以下の行から文字列「tuplet」を含む行をすべて抜き出し、そのまま示すこと。大文字と小文字は区別する。

**データ行:**
------------------------

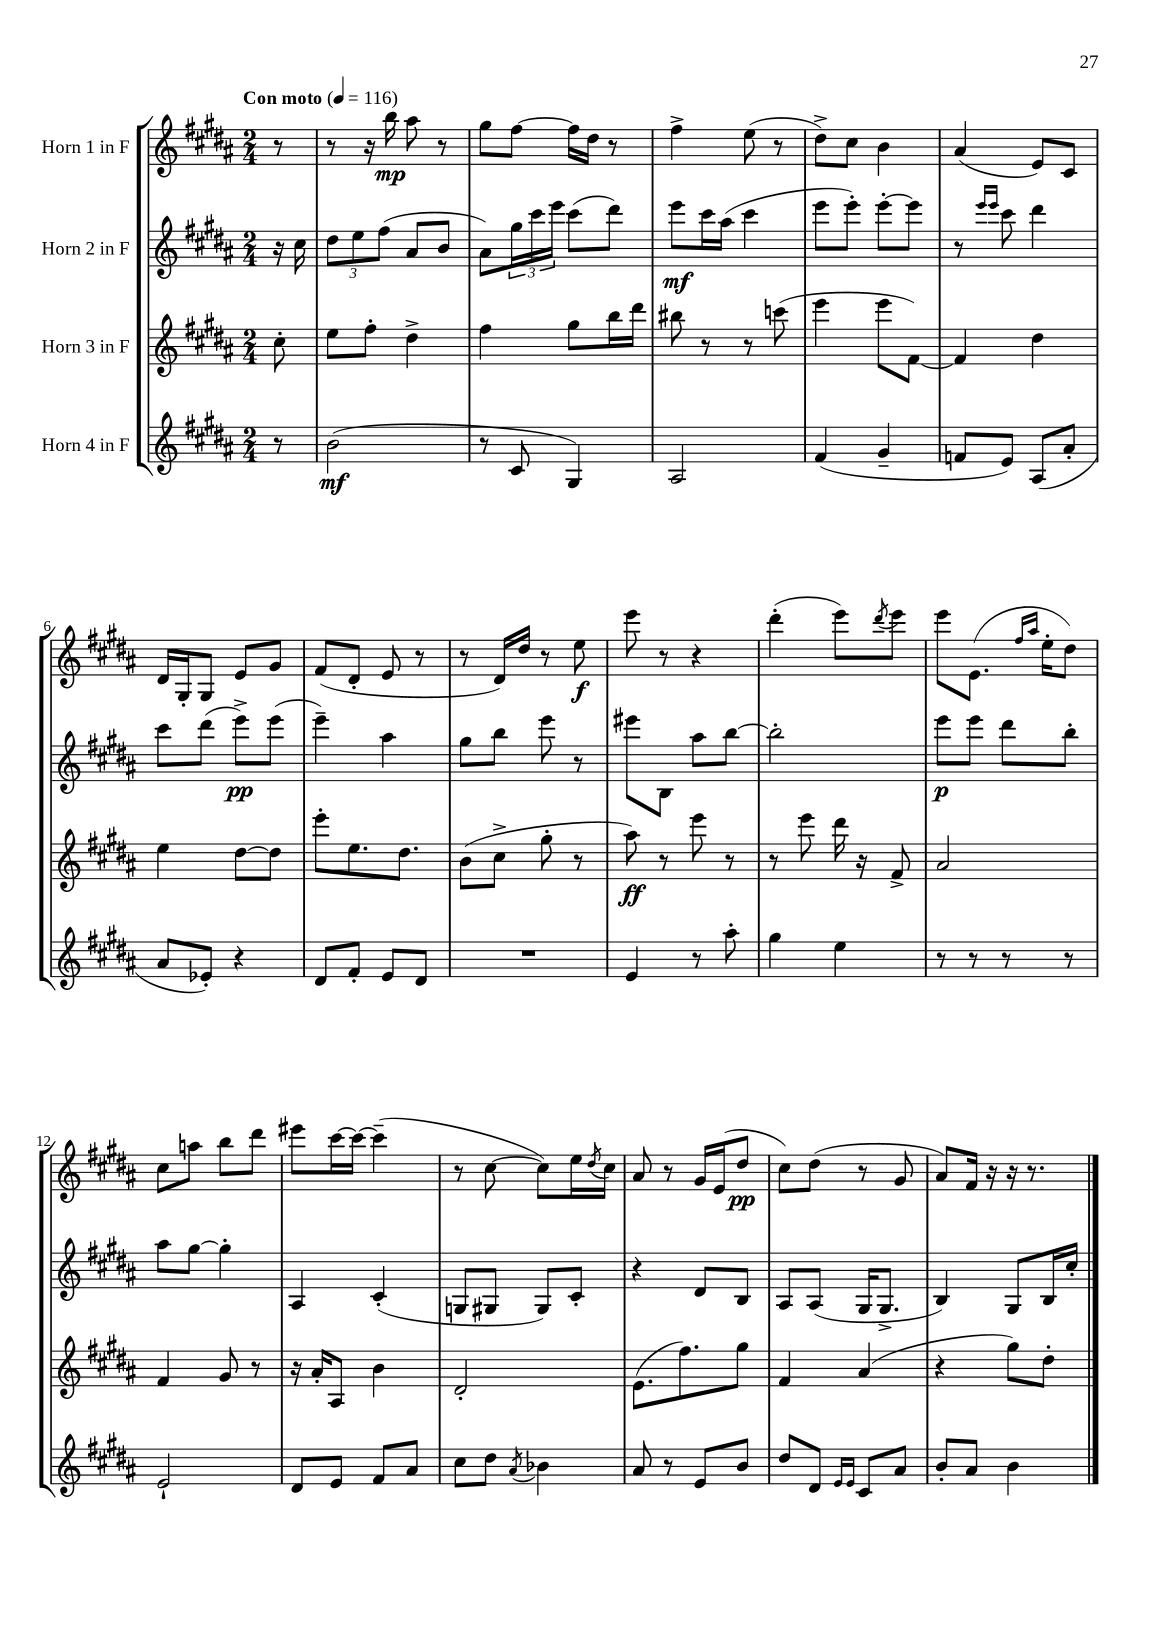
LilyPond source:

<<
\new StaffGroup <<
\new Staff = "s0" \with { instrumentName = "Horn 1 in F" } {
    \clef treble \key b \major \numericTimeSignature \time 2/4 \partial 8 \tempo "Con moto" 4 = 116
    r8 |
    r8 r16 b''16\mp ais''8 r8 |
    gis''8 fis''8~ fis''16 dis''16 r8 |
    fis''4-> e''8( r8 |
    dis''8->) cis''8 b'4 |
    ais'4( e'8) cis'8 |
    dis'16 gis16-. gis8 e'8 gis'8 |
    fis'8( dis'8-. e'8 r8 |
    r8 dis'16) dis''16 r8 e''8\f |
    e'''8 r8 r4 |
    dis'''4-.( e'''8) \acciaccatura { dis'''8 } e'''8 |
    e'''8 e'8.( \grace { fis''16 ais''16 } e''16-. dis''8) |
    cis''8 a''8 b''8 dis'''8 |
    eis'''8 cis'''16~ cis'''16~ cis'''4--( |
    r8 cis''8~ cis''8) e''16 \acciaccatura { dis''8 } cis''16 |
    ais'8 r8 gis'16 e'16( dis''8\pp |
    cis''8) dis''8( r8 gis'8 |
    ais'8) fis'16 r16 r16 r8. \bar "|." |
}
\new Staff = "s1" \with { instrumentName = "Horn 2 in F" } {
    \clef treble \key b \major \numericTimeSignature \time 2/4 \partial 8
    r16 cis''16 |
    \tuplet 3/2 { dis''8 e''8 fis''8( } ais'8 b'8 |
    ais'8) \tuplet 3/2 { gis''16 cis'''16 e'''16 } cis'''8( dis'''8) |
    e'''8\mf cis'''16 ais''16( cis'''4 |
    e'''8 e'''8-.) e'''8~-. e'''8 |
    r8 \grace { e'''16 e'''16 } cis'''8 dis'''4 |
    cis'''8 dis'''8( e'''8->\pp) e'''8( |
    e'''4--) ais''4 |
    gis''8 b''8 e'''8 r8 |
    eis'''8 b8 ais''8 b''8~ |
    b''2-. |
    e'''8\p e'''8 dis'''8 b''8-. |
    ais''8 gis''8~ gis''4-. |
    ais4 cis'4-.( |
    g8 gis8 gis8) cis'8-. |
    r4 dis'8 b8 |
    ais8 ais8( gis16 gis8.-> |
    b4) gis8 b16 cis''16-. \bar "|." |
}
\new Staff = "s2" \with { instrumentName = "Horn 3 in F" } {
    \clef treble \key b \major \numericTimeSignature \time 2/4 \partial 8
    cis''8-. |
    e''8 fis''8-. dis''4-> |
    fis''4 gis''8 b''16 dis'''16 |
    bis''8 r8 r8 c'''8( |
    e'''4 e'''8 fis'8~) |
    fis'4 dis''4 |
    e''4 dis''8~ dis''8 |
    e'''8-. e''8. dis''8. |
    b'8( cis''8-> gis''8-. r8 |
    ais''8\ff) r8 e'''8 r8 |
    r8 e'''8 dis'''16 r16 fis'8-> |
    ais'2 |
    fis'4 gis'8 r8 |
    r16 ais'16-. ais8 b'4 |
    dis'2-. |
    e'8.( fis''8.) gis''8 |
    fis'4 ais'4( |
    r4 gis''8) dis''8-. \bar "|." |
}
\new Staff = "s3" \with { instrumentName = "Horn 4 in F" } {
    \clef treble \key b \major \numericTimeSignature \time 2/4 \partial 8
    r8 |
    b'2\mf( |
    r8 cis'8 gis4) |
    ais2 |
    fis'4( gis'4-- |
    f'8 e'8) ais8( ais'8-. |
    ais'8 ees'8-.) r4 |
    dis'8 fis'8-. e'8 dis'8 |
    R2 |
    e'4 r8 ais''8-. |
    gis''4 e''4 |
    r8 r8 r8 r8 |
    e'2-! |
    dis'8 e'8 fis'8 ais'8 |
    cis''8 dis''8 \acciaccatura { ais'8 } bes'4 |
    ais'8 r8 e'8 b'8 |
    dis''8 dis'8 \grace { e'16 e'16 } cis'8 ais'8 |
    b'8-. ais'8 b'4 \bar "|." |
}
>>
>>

------------------------

**問題の解答:**
    \tuplet 3/2 { dis''8 e''8 fis''8( } ais'8 b'8 |
    ais'8) \tuplet 3/2 { gis''16 cis'''16 e'''16 } cis'''8( dis'''8) |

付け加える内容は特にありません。